Data supplied
▬▬▬▬▬▬▬▬▬▬
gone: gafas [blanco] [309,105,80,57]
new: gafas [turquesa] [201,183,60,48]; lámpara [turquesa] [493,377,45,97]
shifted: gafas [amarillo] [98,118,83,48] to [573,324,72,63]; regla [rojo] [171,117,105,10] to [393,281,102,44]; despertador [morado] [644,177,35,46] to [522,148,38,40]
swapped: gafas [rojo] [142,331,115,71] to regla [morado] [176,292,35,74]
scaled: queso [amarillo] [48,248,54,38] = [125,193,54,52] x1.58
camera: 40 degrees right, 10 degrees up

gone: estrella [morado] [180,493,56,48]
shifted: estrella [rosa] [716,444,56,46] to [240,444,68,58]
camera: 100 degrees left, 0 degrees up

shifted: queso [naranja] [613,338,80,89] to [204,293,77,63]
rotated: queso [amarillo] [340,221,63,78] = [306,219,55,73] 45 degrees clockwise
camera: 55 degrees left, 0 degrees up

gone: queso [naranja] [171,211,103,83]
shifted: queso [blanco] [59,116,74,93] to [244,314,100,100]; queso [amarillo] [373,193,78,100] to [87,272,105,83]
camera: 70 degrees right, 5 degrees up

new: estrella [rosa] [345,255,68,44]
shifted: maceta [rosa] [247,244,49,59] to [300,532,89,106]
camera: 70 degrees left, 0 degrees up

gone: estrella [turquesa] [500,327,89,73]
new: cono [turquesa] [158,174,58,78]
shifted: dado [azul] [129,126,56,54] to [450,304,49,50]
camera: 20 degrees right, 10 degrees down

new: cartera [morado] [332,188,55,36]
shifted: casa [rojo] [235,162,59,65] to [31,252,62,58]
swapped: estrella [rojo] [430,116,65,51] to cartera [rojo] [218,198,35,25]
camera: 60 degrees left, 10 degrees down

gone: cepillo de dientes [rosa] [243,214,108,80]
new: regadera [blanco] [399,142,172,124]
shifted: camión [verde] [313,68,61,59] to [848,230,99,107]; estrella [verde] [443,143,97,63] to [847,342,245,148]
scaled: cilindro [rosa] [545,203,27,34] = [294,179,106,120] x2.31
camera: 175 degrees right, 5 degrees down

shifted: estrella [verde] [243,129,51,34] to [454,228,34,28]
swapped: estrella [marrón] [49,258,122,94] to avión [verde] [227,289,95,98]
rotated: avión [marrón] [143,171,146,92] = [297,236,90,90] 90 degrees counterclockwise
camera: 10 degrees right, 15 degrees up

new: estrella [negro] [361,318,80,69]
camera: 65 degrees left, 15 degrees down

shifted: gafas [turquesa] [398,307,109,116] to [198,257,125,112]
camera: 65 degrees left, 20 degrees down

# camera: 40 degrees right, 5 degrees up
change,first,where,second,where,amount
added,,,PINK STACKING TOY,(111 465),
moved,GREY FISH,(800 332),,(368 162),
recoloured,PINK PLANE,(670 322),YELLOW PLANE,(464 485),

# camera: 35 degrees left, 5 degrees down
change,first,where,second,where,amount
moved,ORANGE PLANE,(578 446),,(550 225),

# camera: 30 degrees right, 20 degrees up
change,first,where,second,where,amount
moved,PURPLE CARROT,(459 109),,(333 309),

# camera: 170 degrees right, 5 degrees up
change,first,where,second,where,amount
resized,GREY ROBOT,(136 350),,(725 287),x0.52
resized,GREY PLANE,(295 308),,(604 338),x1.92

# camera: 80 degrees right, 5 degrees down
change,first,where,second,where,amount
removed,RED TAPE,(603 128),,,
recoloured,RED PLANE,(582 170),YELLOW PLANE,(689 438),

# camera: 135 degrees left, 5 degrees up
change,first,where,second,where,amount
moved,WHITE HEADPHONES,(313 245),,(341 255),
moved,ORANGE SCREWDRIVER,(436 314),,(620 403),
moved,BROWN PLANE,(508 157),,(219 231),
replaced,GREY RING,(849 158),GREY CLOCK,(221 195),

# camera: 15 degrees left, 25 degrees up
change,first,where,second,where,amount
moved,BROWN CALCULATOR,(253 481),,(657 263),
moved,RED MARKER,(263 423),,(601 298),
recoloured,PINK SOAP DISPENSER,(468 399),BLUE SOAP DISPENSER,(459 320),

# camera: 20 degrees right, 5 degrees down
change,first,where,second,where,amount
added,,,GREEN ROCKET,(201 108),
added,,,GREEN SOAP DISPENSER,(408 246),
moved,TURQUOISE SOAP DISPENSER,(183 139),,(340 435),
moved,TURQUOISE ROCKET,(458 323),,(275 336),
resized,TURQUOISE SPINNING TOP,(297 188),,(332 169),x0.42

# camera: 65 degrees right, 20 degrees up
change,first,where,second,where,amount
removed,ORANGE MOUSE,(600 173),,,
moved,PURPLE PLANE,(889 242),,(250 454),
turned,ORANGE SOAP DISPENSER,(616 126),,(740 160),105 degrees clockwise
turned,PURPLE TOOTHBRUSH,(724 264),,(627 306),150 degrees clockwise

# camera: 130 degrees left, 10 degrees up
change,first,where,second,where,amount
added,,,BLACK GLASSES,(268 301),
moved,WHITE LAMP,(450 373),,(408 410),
▬▬▬▬▬▬▬▬▬▬
Task directions
In your reply, restate exactly the lines from the start of the records above through the line holding "scaled: queso [amarillo]", including both, and nothing else.

Exercise solution
gone: gafas [blanco] [309,105,80,57]
new: gafas [turquesa] [201,183,60,48]; lámpara [turquesa] [493,377,45,97]
shifted: gafas [amarillo] [98,118,83,48] to [573,324,72,63]; regla [rojo] [171,117,105,10] to [393,281,102,44]; despertador [morado] [644,177,35,46] to [522,148,38,40]
swapped: gafas [rojo] [142,331,115,71] to regla [morado] [176,292,35,74]
scaled: queso [amarillo] [48,248,54,38] = [125,193,54,52] x1.58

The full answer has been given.